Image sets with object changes
--- START ---
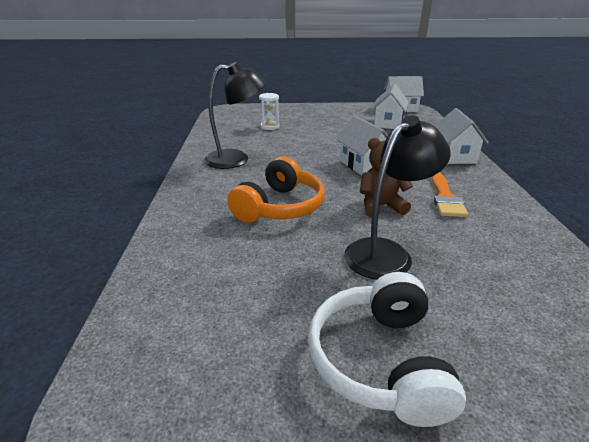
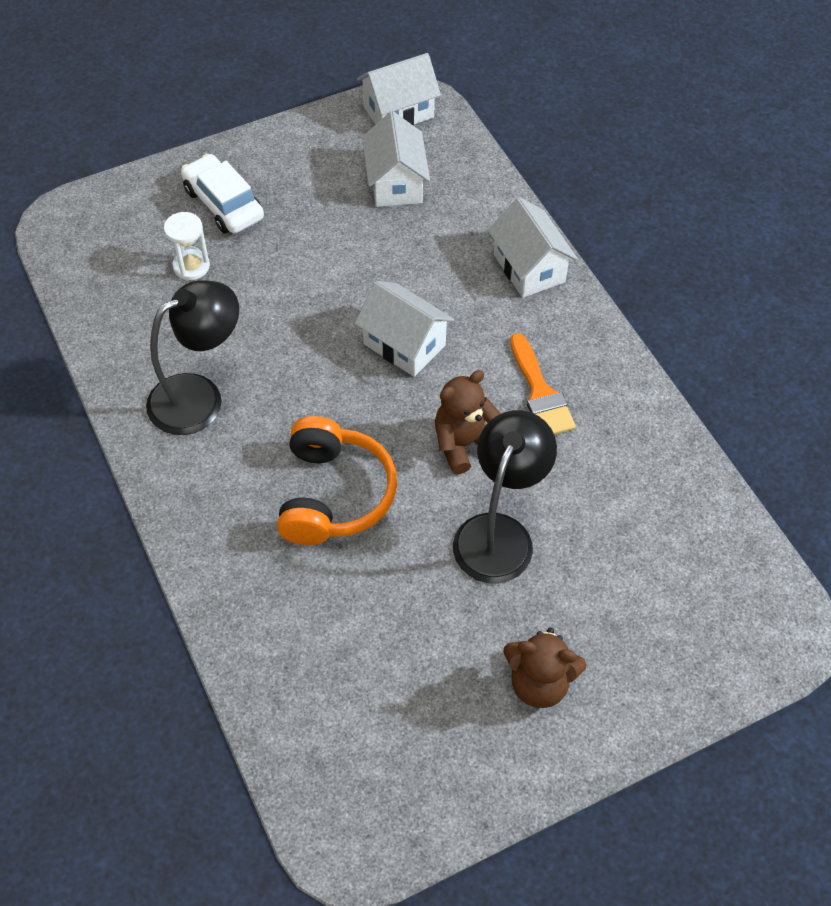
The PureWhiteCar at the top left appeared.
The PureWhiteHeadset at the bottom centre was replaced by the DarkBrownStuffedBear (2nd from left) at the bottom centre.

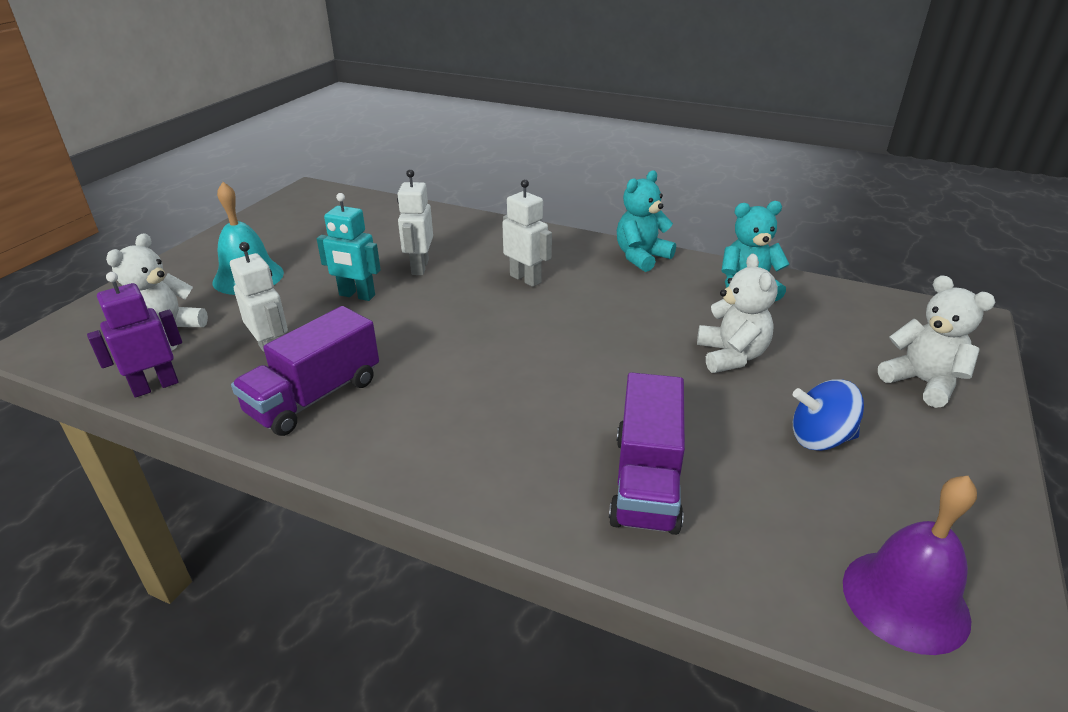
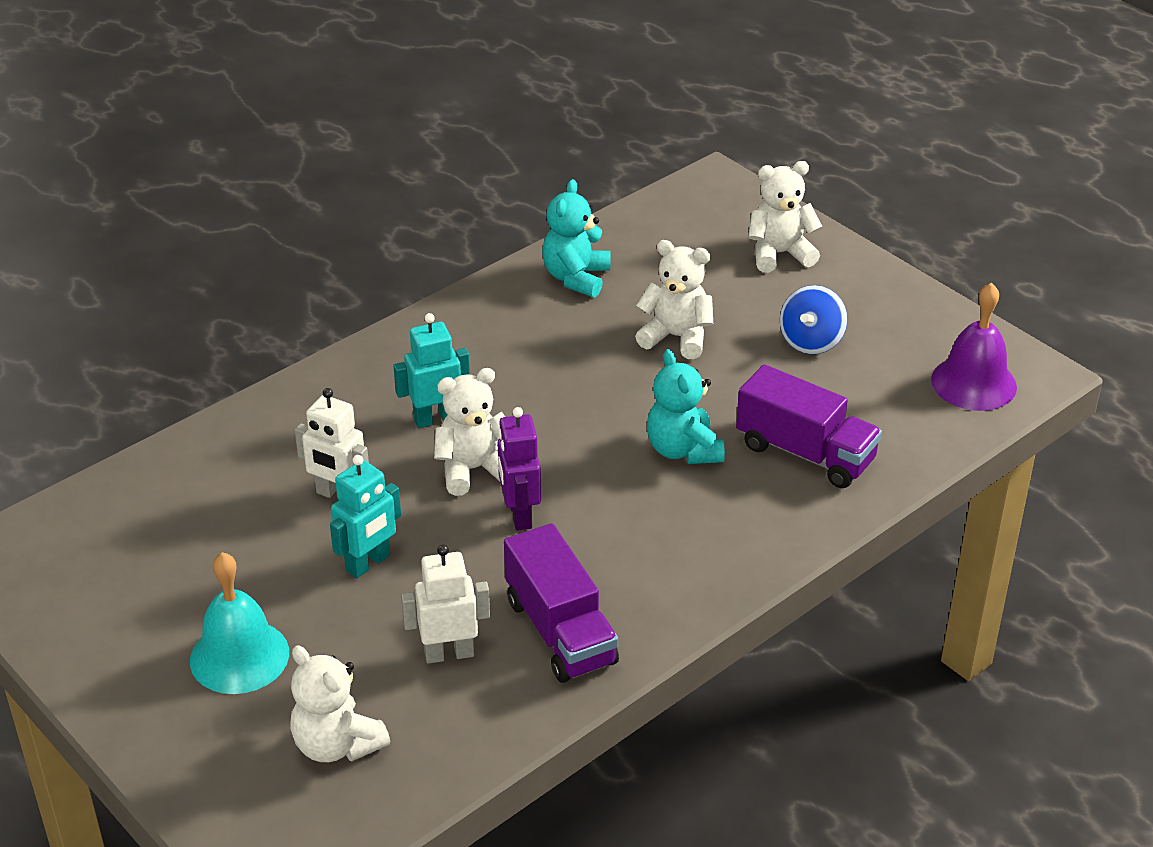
The PureWhiteRobot (3rd from left) at the top centre became the TurquoiseRobot (2nd from left) at the centre.
The PureWhiteStuffedBear (2nd from left) at the centre appeared.
The VioletRobot moved from the middle left to the centre.
The TurquoiseStuffedBear (1st from left in the first image) moved from the top centre to the centre.

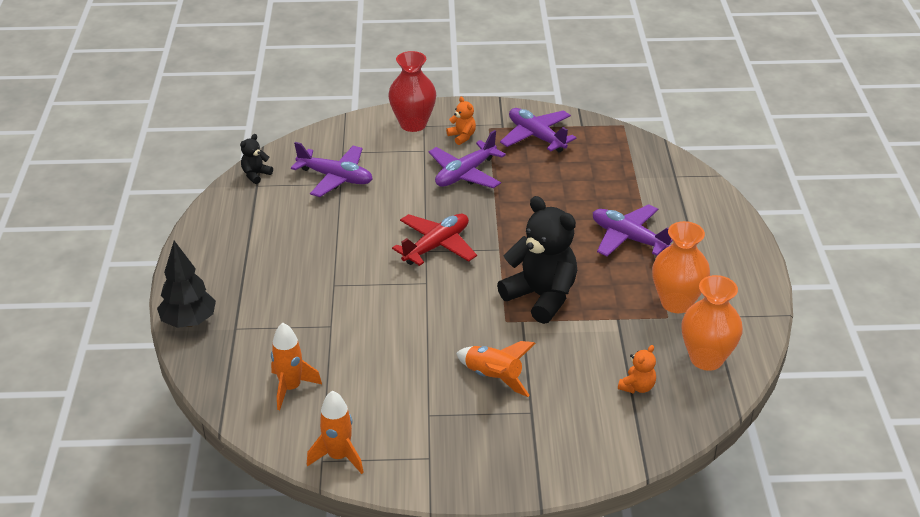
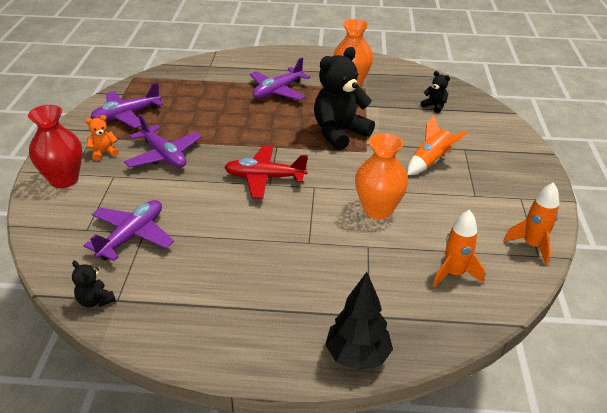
The RedPlane at the centre turned 45 degrees counterclockwise.
The BrightOrangeFlowerVase (2nd from left) moved from the middle right to the centre.
The BrightOrangeStuffedBear (2nd from left) at the bottom right became the JetBlackStuffedBear (3rd from left) at the top right.

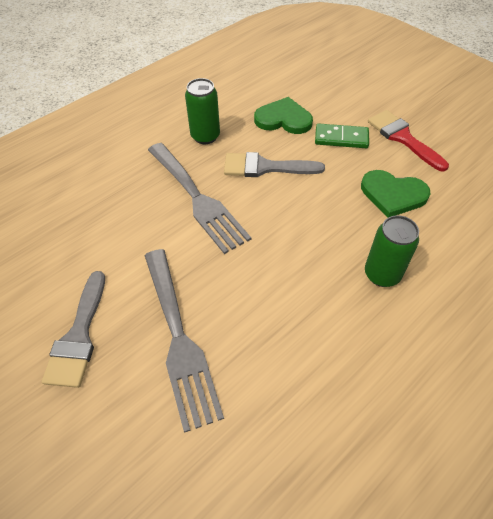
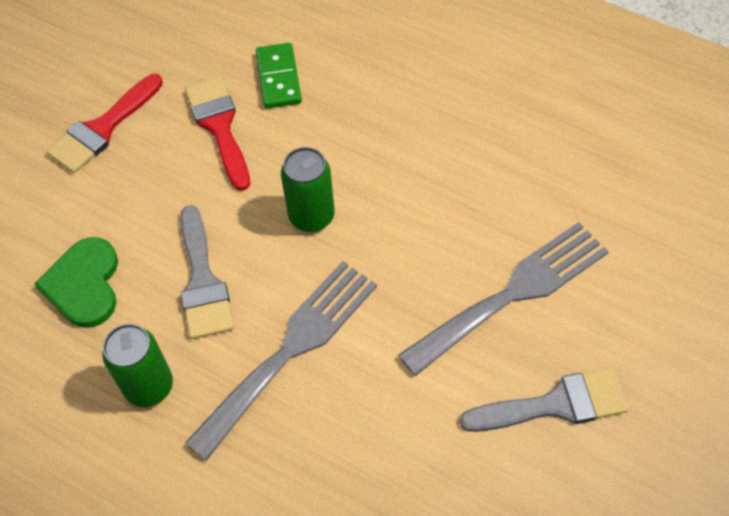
The GreenLoveHeart (2nd from left) at the middle right was replaced by the RedPaintBrush (2nd from left) at the top left.
The GreenDomino moved from the top right to the top centre.
The GreenTin (2nd from left) moved from the middle right to the centre.

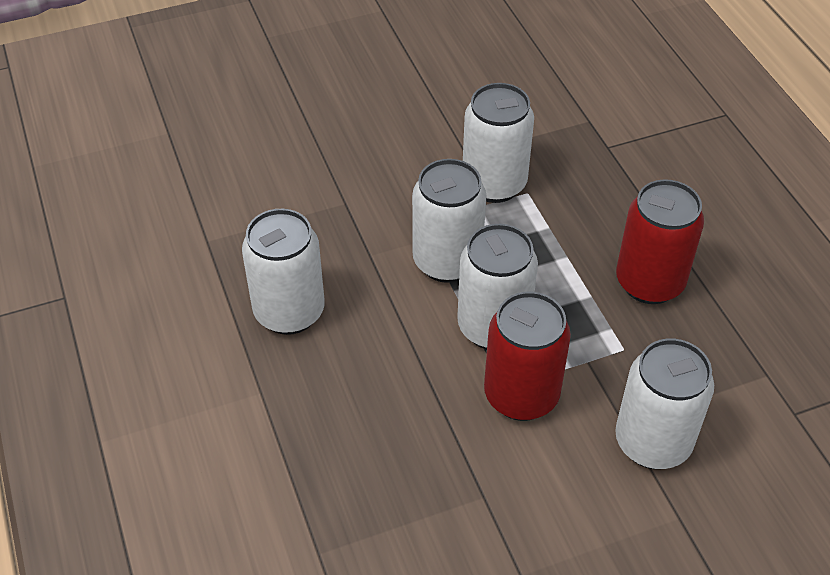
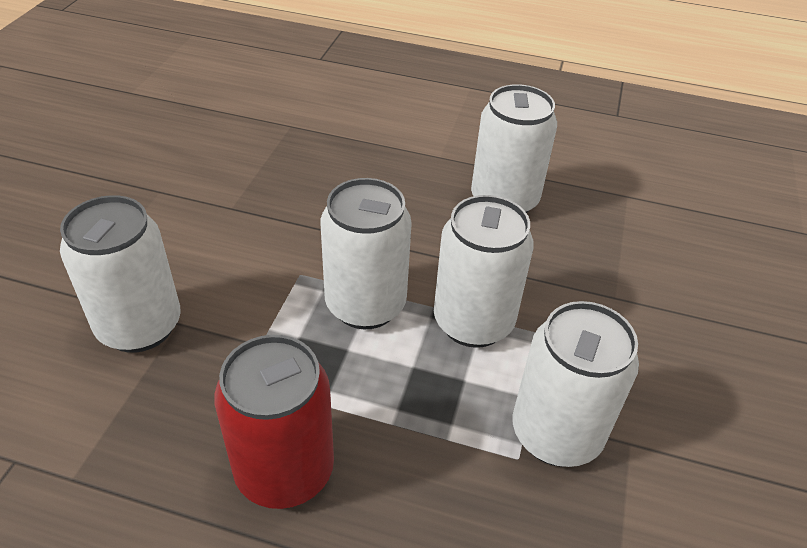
The RedTin (1st from left) at the centre disappeared.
--- END ---
Problem :: Pictures aside, repeat each entry in full and without change.

Answer to this problem ::
The PureWhiteCar at the top left appeared.
The PureWhiteHeadset at the bottom centre was replaced by the DarkBrownStuffedBear (2nd from left) at the bottom centre.

The PureWhiteRobot (3rd from left) at the top centre became the TurquoiseRobot (2nd from left) at the centre.
The PureWhiteStuffedBear (2nd from left) at the centre appeared.
The VioletRobot moved from the middle left to the centre.
The TurquoiseStuffedBear (1st from left in the first image) moved from the top centre to the centre.

The RedPlane at the centre turned 45 degrees counterclockwise.
The BrightOrangeFlowerVase (2nd from left) moved from the middle right to the centre.
The BrightOrangeStuffedBear (2nd from left) at the bottom right became the JetBlackStuffedBear (3rd from left) at the top right.

The GreenLoveHeart (2nd from left) at the middle right was replaced by the RedPaintBrush (2nd from left) at the top left.
The GreenDomino moved from the top right to the top centre.
The GreenTin (2nd from left) moved from the middle right to the centre.

The RedTin (1st from left) at the centre disappeared.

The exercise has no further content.